What the task asks >>
The response should contain all of the records, copied exactly, and none of the images.

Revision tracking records
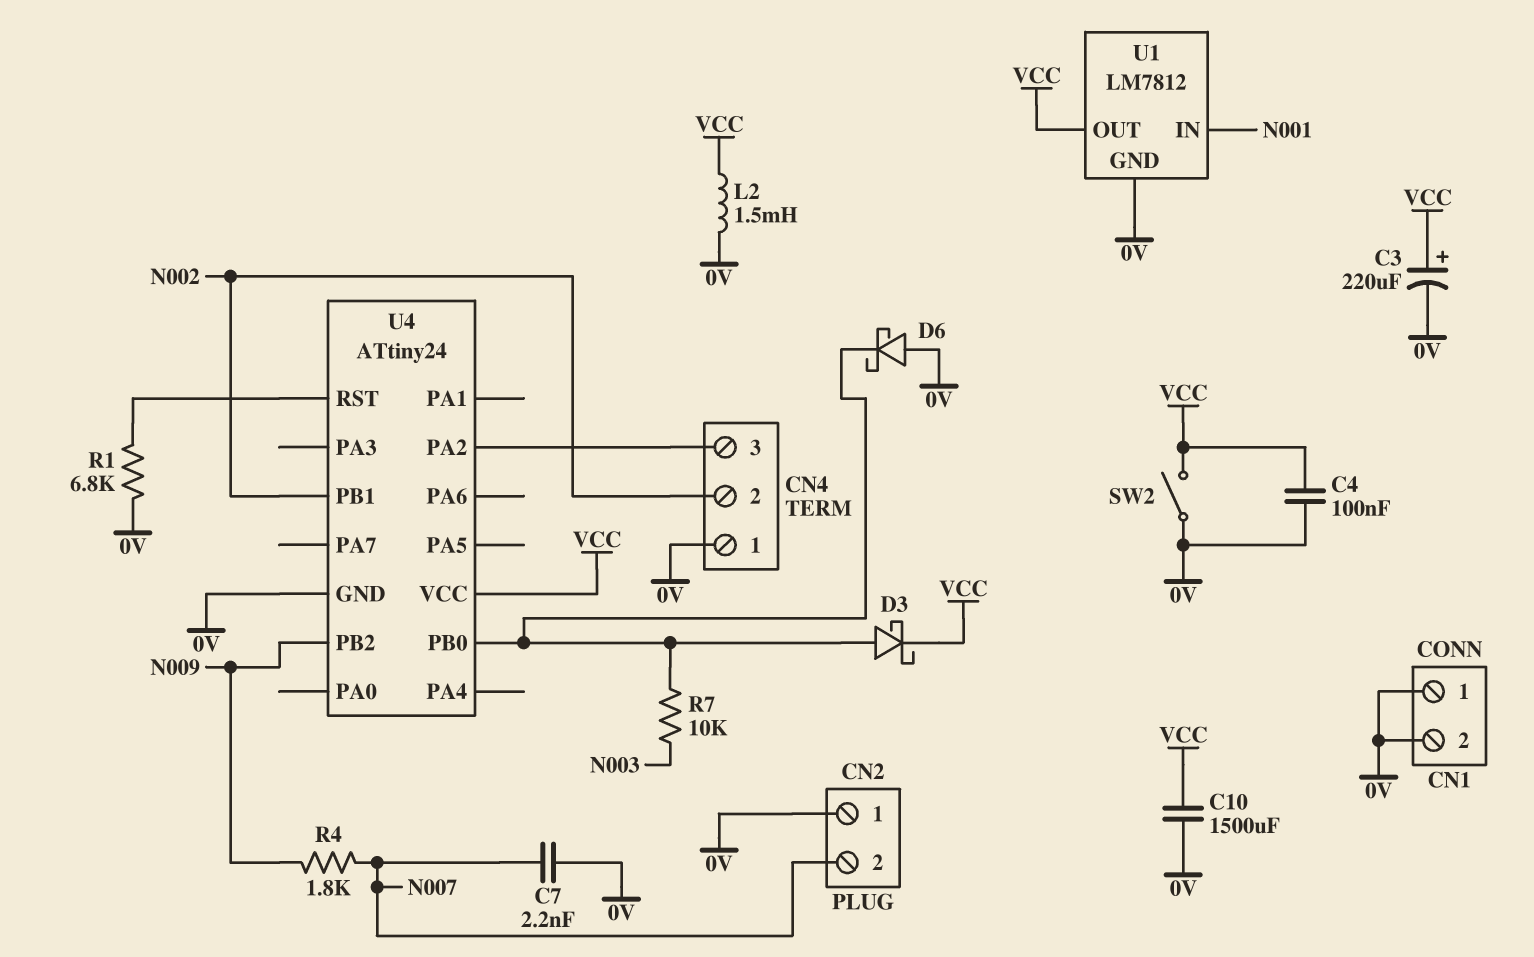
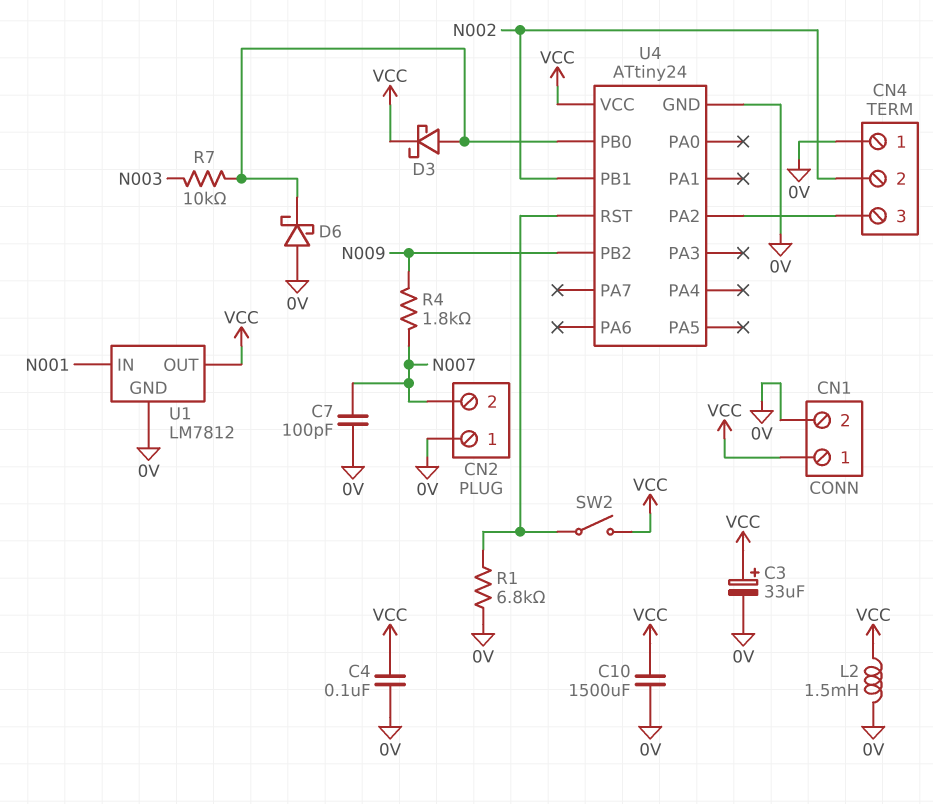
C3: 220uF (plus VCC, minus 0V) -> 33uF (plus VCC, minus 0V)
C7: 2.2nF (0V, N007) -> 100pF (0V, N007)
CN1 pin 1: 0V -> VCC
SW2: switch (0V, VCC) -> switch (U4/RST, VCC)

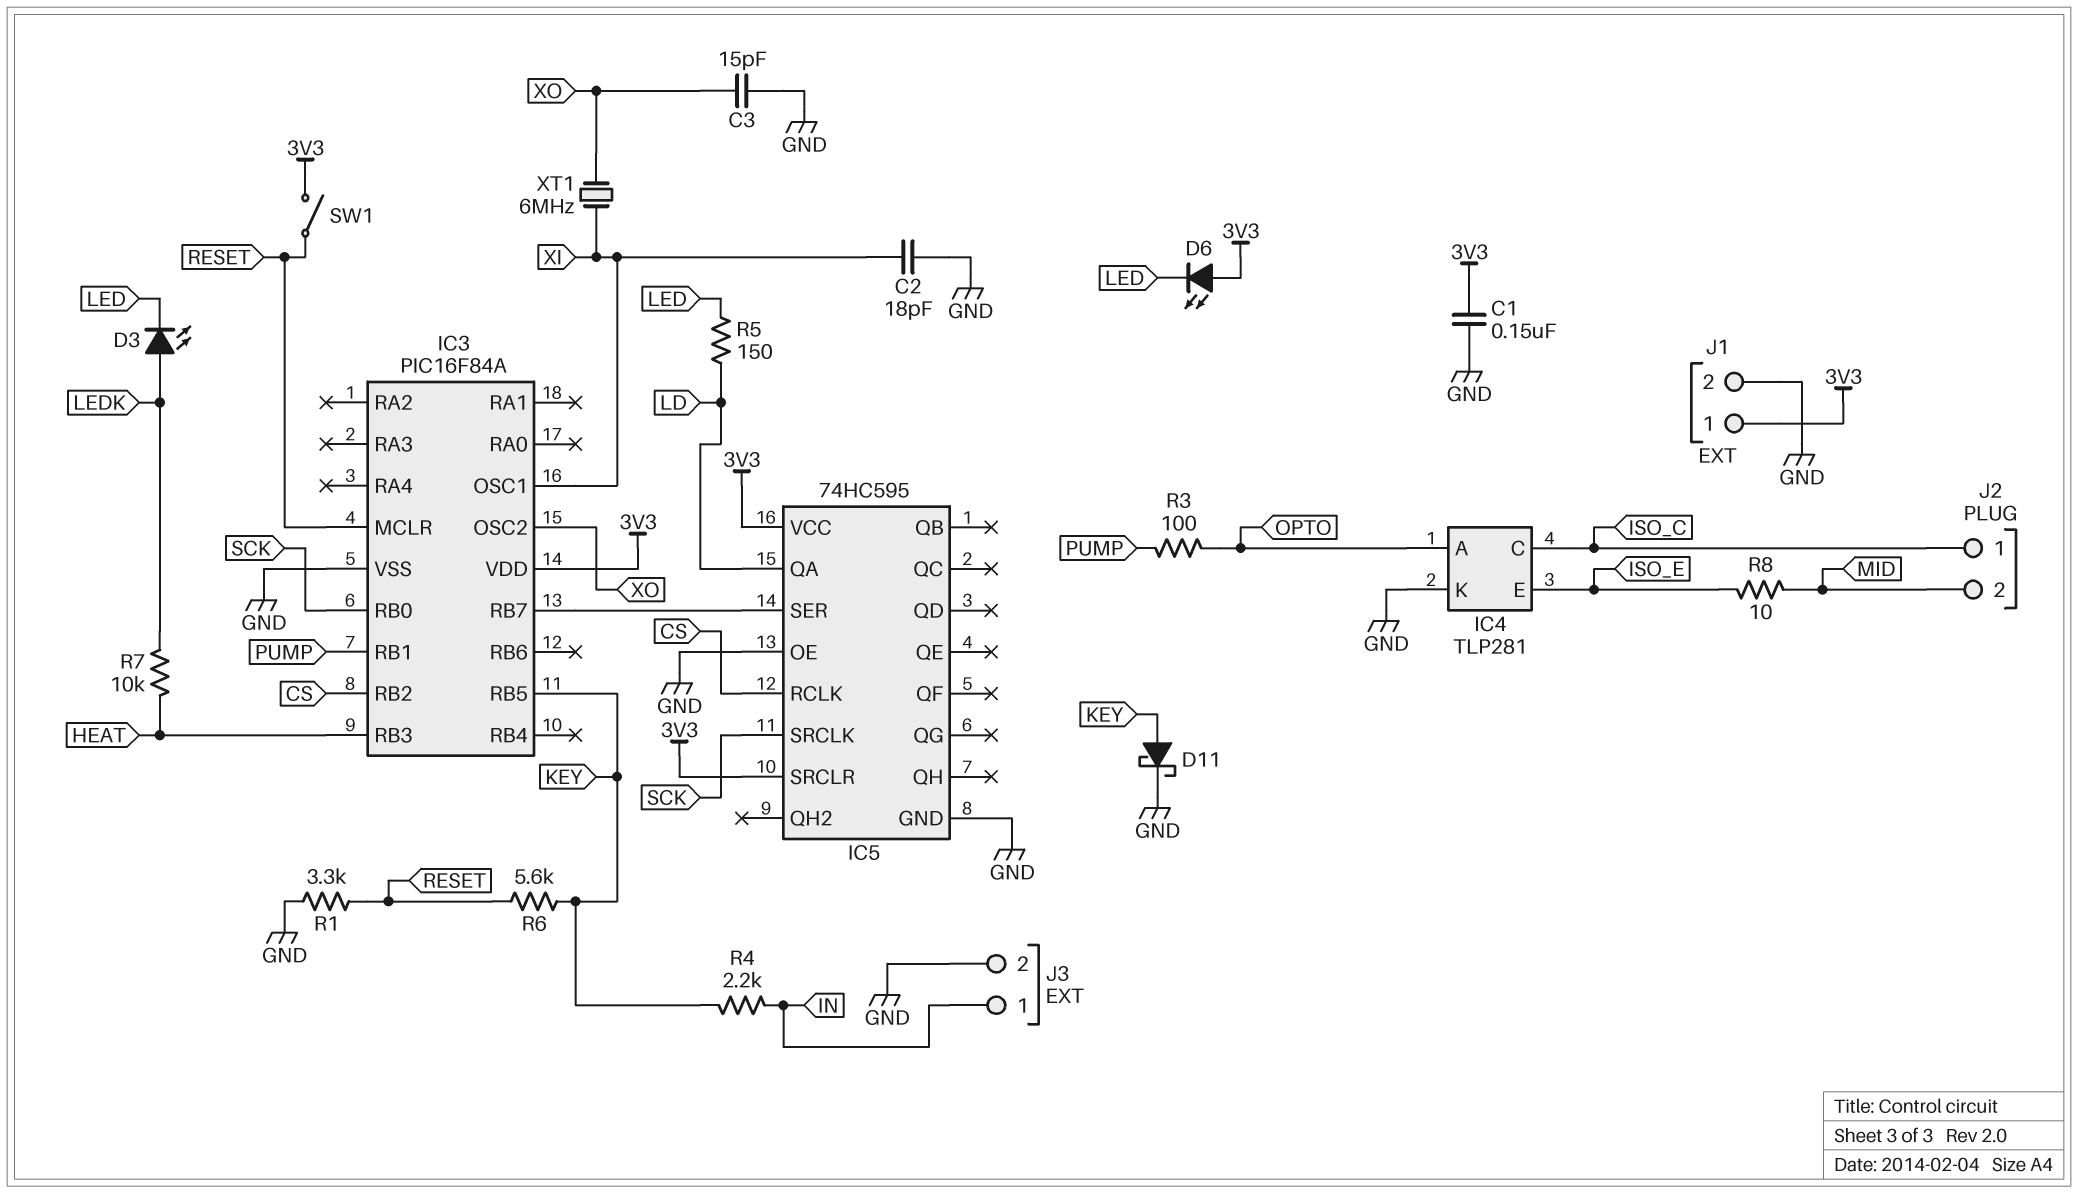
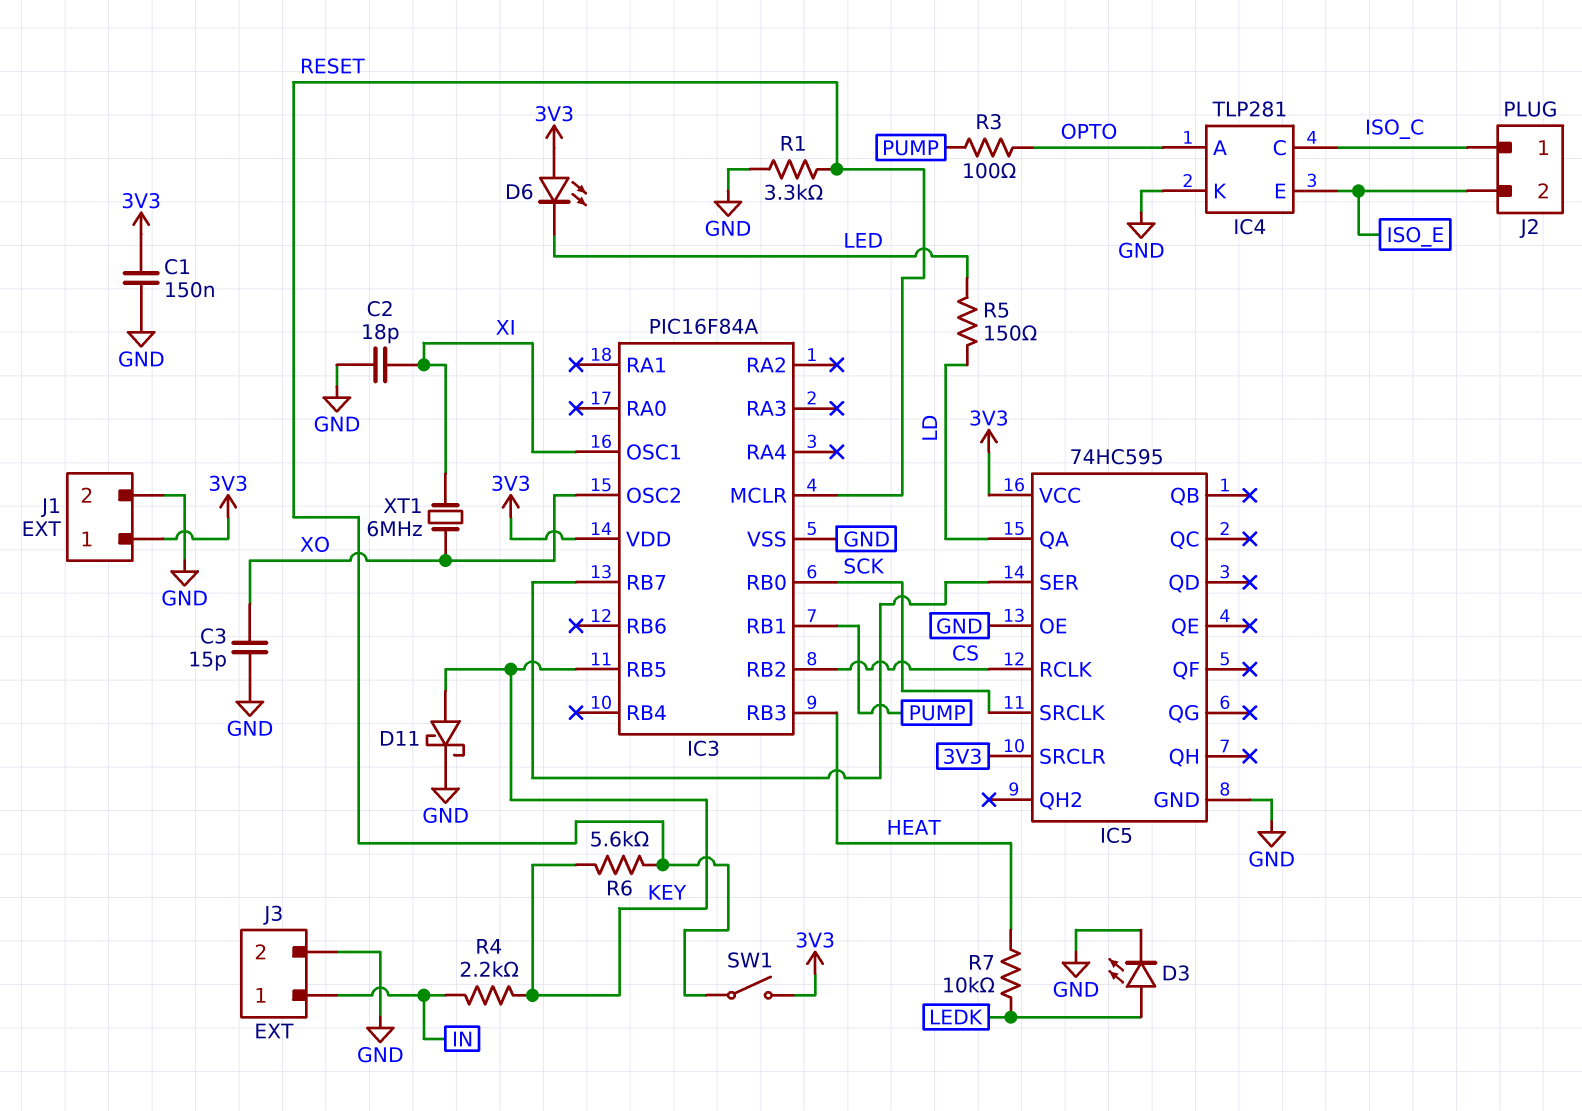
D3: LED (A LEDK, K LED) -> LED (A LEDK, K GND)
J2 pin 2: MID -> ISO_E
R8: 10 (ISO_E, MID) -> none

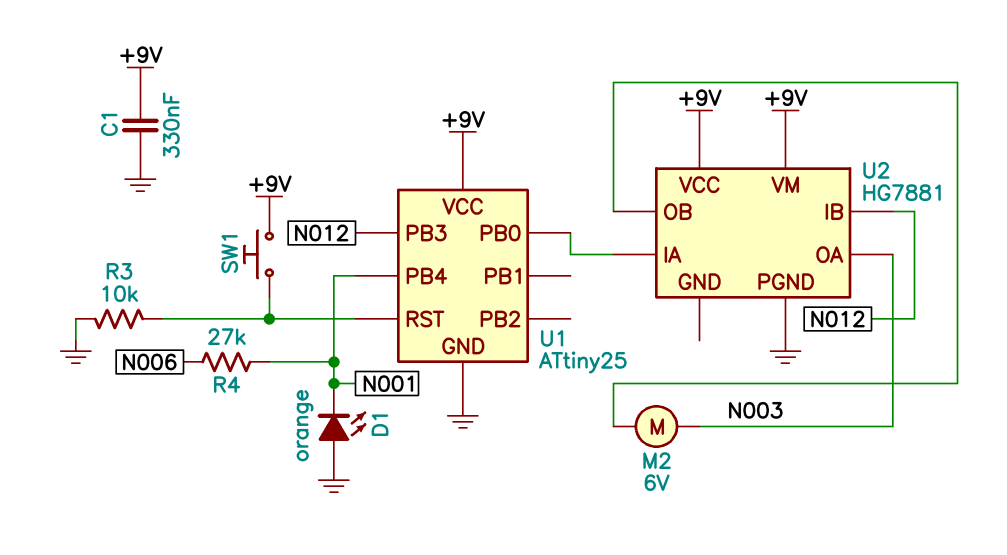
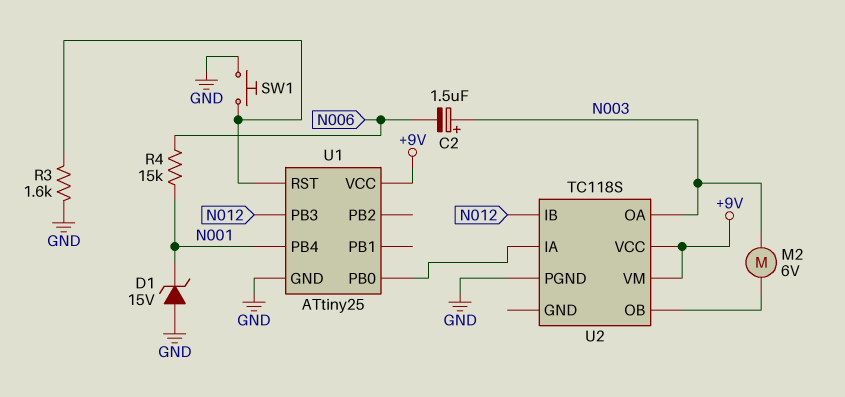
C1: 330nF (+9V, GND) -> none
C2: none -> 1.5uF (plus N003, minus N006)
D1: LED orange (A GND, K N001) -> zener 15V (A GND, K N001)
R3: 10k (GND, U1/RST) -> 1.6k (GND, U1/RST)
R4: 27k (N001, N006) -> 15k (N001, N006)
SW1: button (+9V, U1/RST) -> button (GND, U1/RST)
U2: HG7881 -> TC118S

Your solution >>
C3: 220uF (plus VCC, minus 0V) -> 33uF (plus VCC, minus 0V)
C7: 2.2nF (0V, N007) -> 100pF (0V, N007)
CN1 pin 1: 0V -> VCC
SW2: switch (0V, VCC) -> switch (U4/RST, VCC)

D3: LED (A LEDK, K LED) -> LED (A LEDK, K GND)
J2 pin 2: MID -> ISO_E
R8: 10 (ISO_E, MID) -> none

C1: 330nF (+9V, GND) -> none
C2: none -> 1.5uF (plus N003, minus N006)
D1: LED orange (A GND, K N001) -> zener 15V (A GND, K N001)
R3: 10k (GND, U1/RST) -> 1.6k (GND, U1/RST)
R4: 27k (N001, N006) -> 15k (N001, N006)
SW1: button (+9V, U1/RST) -> button (GND, U1/RST)
U2: HG7881 -> TC118S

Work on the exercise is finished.